Print the listing below exactly, images excluded.

### SOURCE MATERIAL
[Start of Attachment]
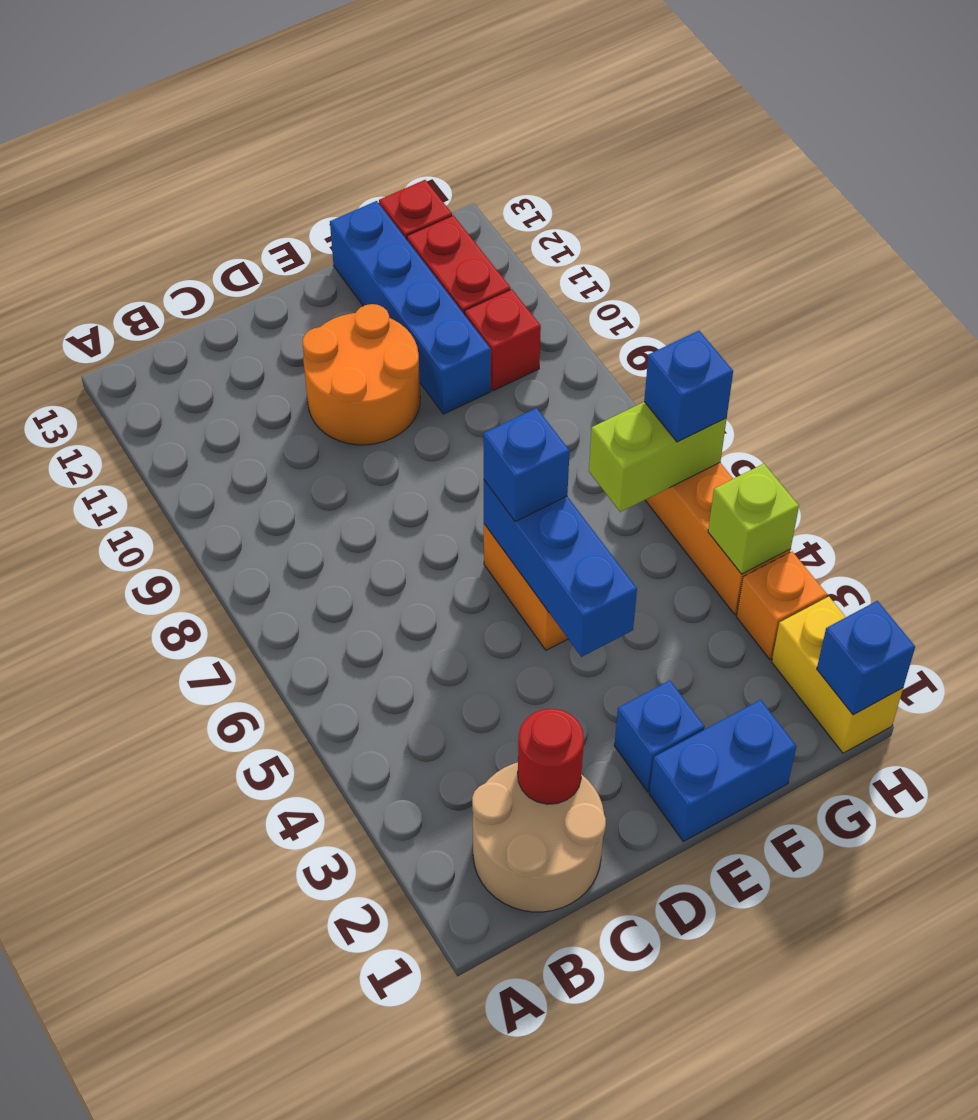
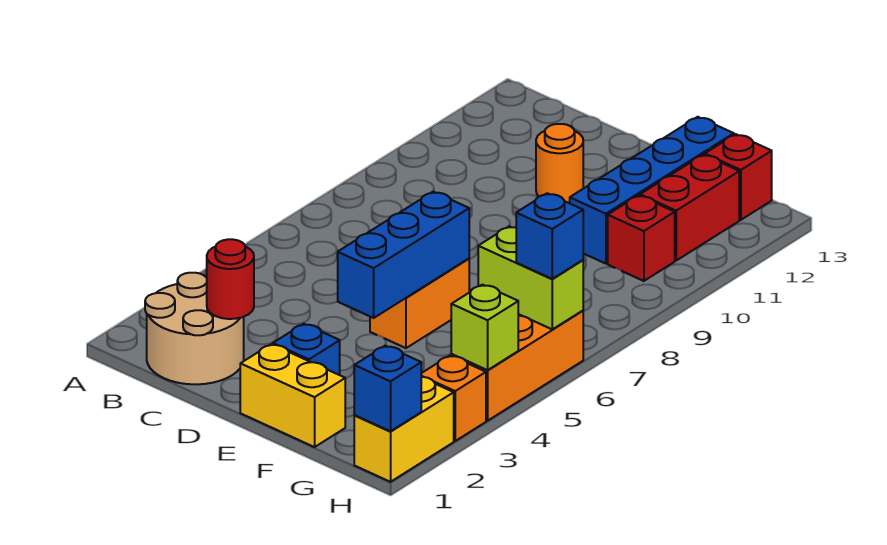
orange round brick D10:E11 level 1 -> orange round brick D11 level 1
blue brick E1:F1 level 1 -> yellow brick E1:F1 level 1
blue brick E6 level 3 -> none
[End of Attachment]
### REPLY
orange round brick D10:E11 level 1 -> orange round brick D11 level 1
blue brick E1:F1 level 1 -> yellow brick E1:F1 level 1
blue brick E6 level 3 -> none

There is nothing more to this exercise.